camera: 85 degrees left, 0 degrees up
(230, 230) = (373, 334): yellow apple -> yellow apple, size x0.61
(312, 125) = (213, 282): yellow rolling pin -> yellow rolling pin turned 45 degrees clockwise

------------------------

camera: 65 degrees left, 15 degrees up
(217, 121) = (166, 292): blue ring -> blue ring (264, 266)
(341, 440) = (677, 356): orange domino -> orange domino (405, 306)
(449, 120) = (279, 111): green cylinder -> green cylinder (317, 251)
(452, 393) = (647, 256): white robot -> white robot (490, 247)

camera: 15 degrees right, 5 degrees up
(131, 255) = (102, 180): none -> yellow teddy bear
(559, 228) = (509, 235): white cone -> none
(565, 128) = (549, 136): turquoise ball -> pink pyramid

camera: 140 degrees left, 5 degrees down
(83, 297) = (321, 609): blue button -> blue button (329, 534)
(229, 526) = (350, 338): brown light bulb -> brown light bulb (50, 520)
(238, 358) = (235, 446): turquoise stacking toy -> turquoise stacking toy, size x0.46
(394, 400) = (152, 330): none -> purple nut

------------------------

**What you should do**
Could you restate word for word the lines above from the one containing "camera: 140 degrees left, 5 degrees down" through the one containing "(394, 400) = (152, 330): none -> purple nut", both included, and nothing else?

**Written solution**
camera: 140 degrees left, 5 degrees down
(83, 297) = (321, 609): blue button -> blue button (329, 534)
(229, 526) = (350, 338): brown light bulb -> brown light bulb (50, 520)
(238, 358) = (235, 446): turquoise stacking toy -> turquoise stacking toy, size x0.46
(394, 400) = (152, 330): none -> purple nut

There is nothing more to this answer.